◆ REQUIRED WORK ◆
Keep only those lines of the records that include the string "counterclockwise".
Start of INFORMATION
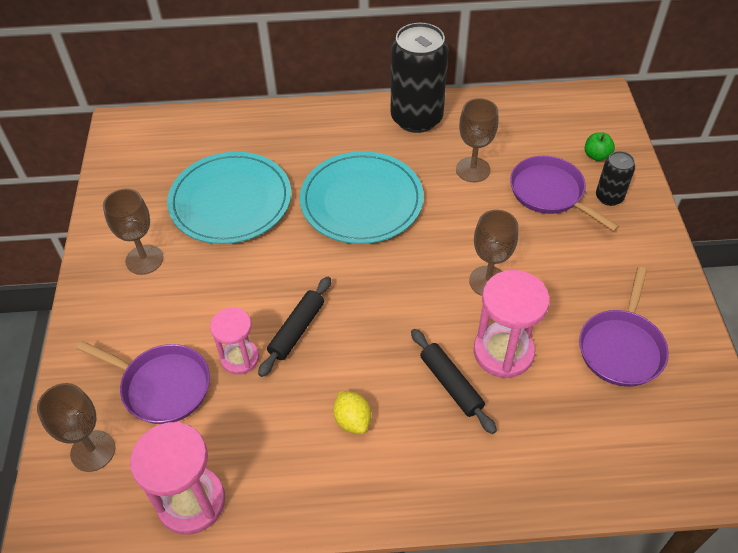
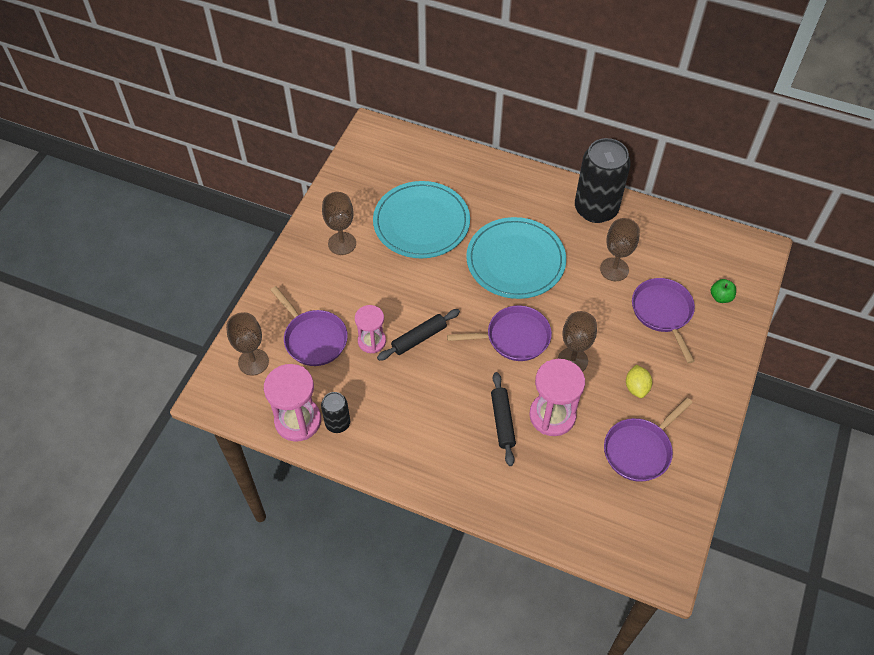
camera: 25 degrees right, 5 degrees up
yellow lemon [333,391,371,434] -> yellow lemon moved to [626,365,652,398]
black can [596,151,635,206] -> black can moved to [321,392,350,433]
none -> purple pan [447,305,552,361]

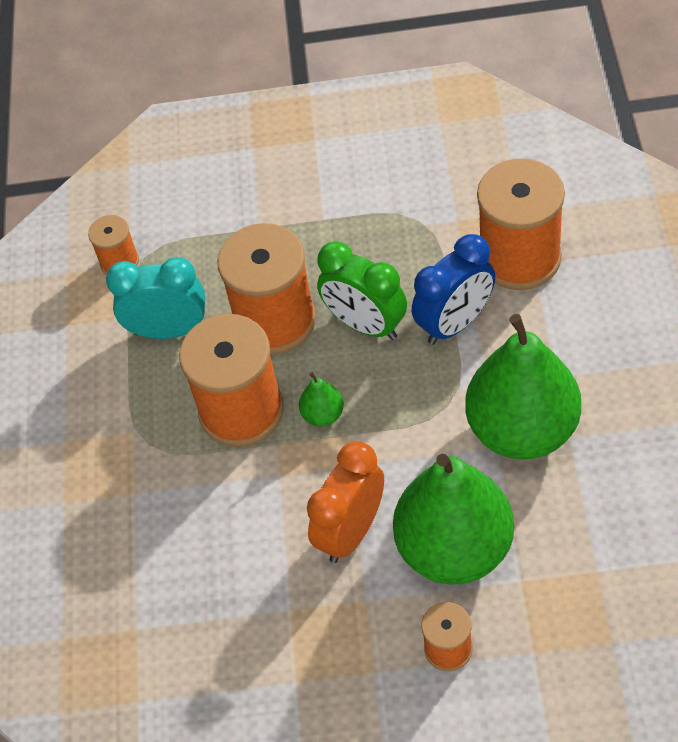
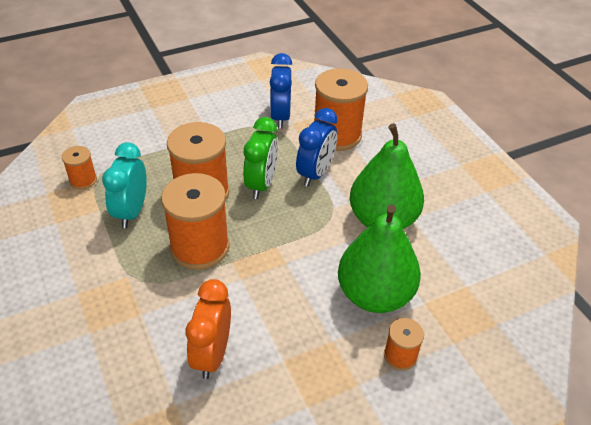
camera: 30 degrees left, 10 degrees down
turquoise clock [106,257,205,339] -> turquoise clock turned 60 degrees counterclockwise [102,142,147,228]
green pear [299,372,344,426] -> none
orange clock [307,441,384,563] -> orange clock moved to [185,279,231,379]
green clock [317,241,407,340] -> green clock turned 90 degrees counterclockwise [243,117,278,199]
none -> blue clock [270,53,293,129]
End of INFORMATION
◆ ANSWER SECTION ◆
turquoise clock [106,257,205,339] -> turquoise clock turned 60 degrees counterclockwise [102,142,147,228]
green clock [317,241,407,340] -> green clock turned 90 degrees counterclockwise [243,117,278,199]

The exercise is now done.